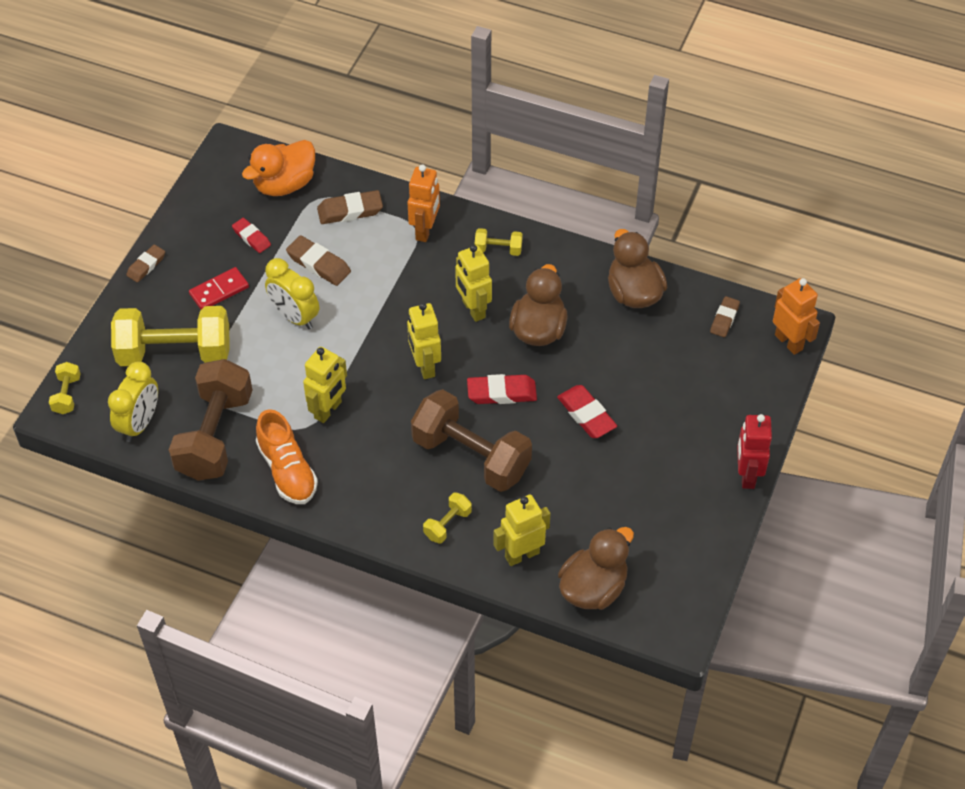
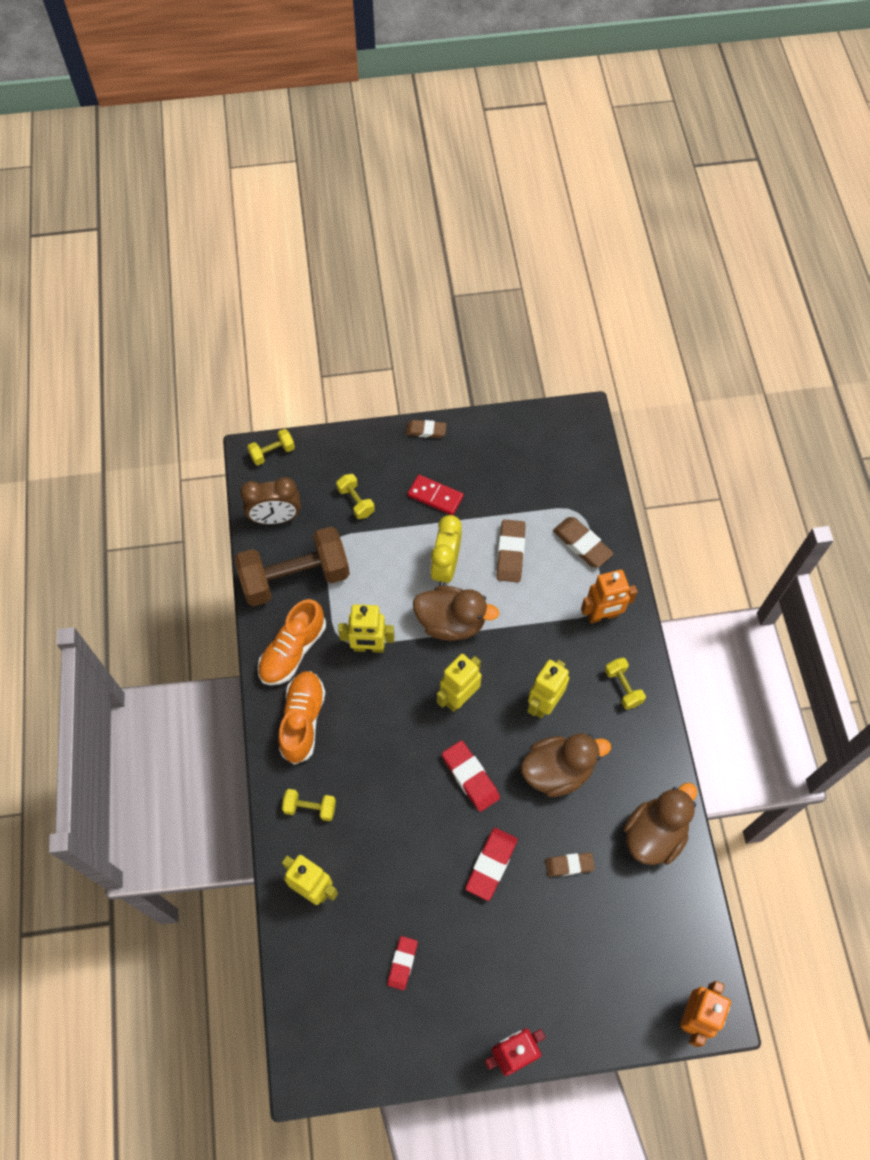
camera: 60 degrees right, 10 degrees up
(140, 423) = (275, 518): yellow clock -> brown clock
(175, 353) = (356, 501): yellow dumbbell -> yellow dumbbell, size x0.44
(251, 237) = (503, 487): red eraser -> red eraser (402, 963)
(284, 184) = (574, 479): orange duck -> none
(361, 493) = (303, 720): none -> orange shoe
(471, 456) = (389, 788): brown dumbbell -> none
(593, 588) = (312, 970): brown duck -> brown duck (451, 622)
(724, 319) = (680, 937): brown eraser -> brown eraser (569, 865)

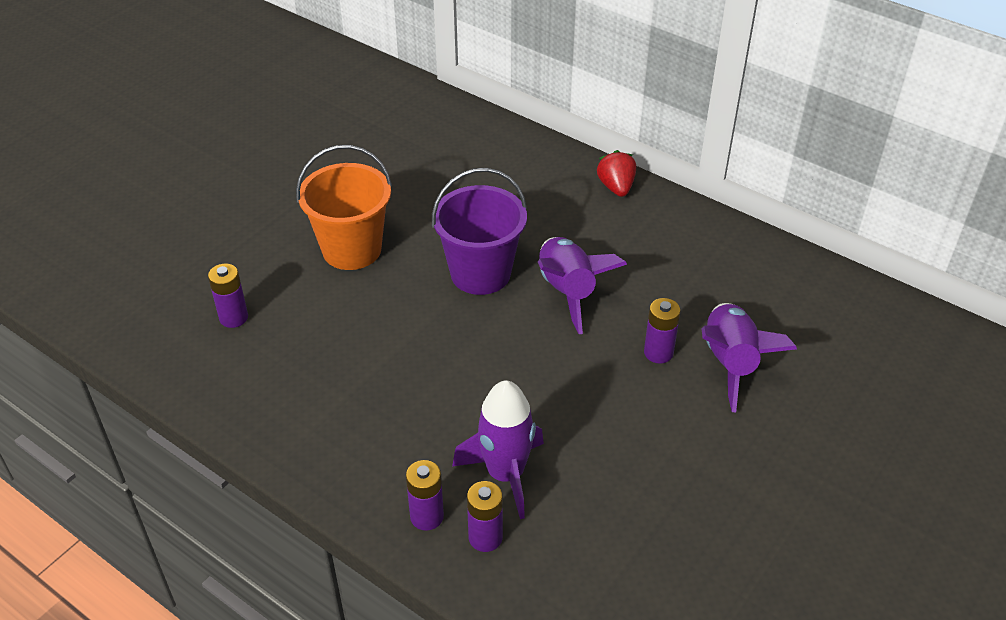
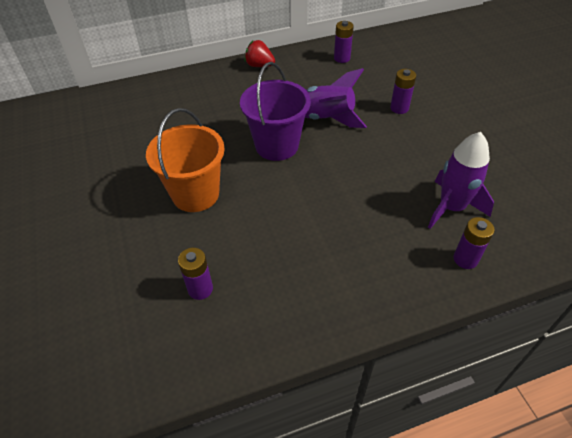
camera: 55 degrees left, 5 degrees up
(485, 537) = (497, 238): purple battery -> purple battery (342, 58)
(730, 363) = (425, 89): purple rocket -> none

Work task
Reproduce verbatim the opening line of the material and every line after it, up to and including the line with "(284, 184) = (574, 479): orange duck -> none", but no pictures.

The completed task
camera: 60 degrees right, 10 degrees up
(140, 423) = (275, 518): yellow clock -> brown clock
(175, 353) = (356, 501): yellow dumbbell -> yellow dumbbell, size x0.44
(251, 237) = (503, 487): red eraser -> red eraser (402, 963)
(284, 184) = (574, 479): orange duck -> none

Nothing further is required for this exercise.